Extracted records
--- start ---
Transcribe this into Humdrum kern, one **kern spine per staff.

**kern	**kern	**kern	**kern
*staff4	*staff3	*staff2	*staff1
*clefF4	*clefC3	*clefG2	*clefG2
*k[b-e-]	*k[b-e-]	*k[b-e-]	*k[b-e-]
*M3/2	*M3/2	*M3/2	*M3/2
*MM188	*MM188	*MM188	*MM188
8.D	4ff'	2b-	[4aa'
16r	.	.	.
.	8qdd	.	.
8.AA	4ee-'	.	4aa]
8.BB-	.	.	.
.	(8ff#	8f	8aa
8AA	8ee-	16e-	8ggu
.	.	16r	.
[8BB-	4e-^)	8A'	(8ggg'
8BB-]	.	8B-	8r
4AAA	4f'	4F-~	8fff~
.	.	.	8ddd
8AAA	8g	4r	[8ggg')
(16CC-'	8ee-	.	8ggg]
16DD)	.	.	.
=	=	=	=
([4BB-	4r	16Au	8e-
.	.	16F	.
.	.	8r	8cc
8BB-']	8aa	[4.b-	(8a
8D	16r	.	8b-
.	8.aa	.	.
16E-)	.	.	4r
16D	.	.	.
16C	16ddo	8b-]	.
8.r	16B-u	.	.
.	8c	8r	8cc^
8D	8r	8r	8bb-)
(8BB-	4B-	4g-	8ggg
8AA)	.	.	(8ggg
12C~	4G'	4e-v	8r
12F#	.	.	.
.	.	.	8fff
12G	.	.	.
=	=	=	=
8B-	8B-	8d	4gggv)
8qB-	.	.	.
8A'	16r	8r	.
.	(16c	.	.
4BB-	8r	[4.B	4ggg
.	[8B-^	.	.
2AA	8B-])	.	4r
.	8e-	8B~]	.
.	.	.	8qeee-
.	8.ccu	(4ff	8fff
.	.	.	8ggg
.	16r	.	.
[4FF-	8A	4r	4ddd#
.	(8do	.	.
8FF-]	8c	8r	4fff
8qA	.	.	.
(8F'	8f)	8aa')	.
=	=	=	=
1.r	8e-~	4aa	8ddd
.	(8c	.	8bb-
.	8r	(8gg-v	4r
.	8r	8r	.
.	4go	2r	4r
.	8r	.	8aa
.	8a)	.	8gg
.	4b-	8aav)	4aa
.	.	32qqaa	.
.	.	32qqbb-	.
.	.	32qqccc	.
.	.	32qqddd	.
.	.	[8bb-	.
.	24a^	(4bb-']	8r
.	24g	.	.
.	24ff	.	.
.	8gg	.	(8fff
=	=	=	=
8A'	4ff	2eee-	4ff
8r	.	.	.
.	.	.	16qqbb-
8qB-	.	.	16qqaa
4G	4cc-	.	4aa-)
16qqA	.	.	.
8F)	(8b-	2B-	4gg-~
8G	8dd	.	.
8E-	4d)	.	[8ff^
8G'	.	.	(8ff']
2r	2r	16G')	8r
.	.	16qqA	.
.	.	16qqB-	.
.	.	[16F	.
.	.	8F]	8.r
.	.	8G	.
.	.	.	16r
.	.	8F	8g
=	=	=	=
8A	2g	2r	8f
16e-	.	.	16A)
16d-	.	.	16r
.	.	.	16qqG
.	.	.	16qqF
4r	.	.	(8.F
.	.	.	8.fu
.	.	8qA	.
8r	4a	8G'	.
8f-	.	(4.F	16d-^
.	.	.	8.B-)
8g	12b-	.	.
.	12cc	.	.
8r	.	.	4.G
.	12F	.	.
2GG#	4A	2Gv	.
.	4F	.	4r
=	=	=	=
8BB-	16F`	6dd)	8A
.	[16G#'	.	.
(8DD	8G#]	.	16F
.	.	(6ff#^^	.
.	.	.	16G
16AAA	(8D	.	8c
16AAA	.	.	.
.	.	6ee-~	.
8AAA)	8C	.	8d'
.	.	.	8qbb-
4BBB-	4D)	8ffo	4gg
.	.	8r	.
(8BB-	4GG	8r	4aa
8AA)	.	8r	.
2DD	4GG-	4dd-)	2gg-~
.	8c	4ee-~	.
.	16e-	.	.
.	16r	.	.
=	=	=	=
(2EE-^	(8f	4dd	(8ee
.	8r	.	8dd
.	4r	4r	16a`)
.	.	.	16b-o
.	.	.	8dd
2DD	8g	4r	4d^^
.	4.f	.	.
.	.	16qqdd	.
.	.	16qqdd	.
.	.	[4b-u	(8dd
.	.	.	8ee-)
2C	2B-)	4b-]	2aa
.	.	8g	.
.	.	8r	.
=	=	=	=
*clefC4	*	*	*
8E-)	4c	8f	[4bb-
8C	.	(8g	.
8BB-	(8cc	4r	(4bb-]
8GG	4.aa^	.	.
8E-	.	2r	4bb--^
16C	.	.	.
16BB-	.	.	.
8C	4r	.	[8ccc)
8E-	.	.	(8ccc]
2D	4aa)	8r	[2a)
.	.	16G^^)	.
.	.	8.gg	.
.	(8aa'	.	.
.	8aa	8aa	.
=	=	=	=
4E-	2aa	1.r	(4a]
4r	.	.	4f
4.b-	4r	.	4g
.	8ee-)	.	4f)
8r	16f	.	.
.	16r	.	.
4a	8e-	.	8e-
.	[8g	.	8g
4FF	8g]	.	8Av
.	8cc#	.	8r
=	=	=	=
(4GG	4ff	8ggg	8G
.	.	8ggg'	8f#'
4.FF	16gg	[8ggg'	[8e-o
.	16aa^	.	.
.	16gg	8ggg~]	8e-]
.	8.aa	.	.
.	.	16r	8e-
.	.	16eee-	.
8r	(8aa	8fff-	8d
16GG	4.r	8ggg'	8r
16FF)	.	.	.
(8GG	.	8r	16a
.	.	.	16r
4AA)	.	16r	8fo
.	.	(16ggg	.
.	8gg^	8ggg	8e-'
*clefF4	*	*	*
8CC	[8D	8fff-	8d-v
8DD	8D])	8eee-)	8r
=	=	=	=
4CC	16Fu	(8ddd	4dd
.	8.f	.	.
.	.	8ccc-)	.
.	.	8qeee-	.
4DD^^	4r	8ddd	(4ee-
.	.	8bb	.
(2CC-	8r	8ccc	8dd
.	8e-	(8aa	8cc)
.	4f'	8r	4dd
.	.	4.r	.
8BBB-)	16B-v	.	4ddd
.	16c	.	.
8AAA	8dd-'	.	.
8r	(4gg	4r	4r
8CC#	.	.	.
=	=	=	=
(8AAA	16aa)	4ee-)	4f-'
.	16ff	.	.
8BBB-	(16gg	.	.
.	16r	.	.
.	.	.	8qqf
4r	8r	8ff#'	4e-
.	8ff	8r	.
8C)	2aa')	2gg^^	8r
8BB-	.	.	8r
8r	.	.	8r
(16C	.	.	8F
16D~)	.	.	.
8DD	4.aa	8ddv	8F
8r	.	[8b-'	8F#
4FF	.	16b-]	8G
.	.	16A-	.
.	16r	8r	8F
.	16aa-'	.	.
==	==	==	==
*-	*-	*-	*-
--- end ---
# Stated goal
Gather every line of the items above that contains the string "kern", and copy each one in full.

# Answer
Transcribe this into Humdrum kern, one **kern spine per staff.
**kern	**kern	**kern	**kern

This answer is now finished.